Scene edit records
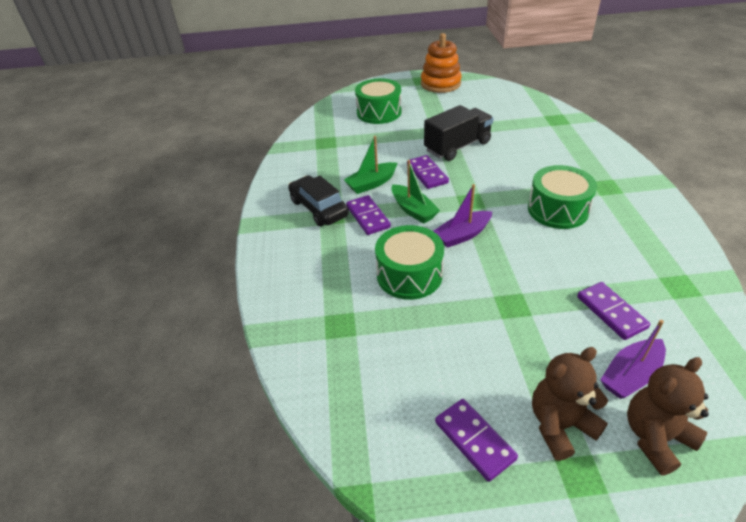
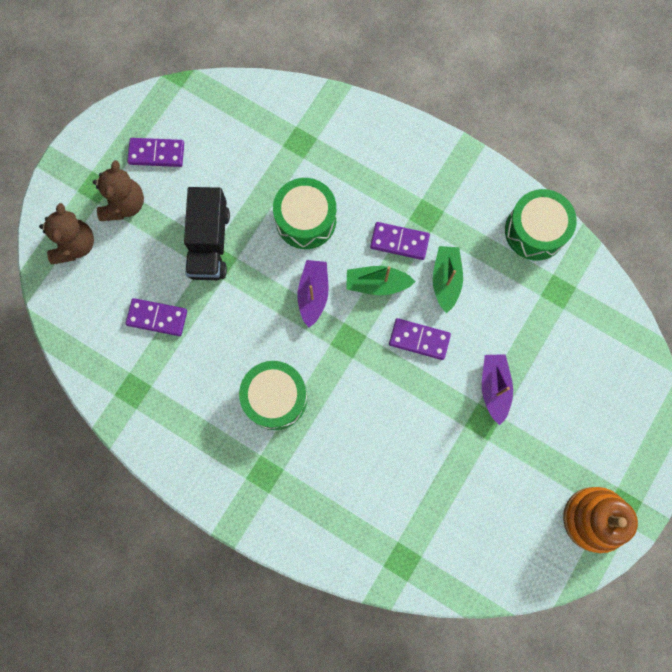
camera: 125 degrees right, 35 degrees up
black car [288,175,349,226] -> none
green drum [355,78,401,124] -> green drum moved to [505,189,577,261]
black truck [424,105,493,161] -> black truck moved to [184,187,230,280]
purple boat [600,320,666,399] -> purple boat moved to [482,354,513,425]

* **WHAT THE TASK REQUIRES**: Images are to be omitted; repeat the remaining data above exactly.

* **EXERCISE ANSWER**:
camera: 125 degrees right, 35 degrees up
black car [288,175,349,226] -> none
green drum [355,78,401,124] -> green drum moved to [505,189,577,261]
black truck [424,105,493,161] -> black truck moved to [184,187,230,280]
purple boat [600,320,666,399] -> purple boat moved to [482,354,513,425]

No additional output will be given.